All lines in the data below carrying the string "down" are to be located and copied.

» **Data provided**
────
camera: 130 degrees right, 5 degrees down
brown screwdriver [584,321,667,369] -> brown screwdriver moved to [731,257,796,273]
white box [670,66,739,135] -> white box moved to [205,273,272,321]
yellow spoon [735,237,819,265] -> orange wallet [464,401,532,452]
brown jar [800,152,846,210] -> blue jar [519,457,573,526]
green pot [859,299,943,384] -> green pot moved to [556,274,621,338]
────
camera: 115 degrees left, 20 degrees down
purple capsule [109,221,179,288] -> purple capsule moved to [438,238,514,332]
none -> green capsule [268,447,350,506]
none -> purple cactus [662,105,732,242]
────
» **Answer to the problem**
camera: 130 degrees right, 5 degrees down
camera: 115 degrees left, 20 degrees down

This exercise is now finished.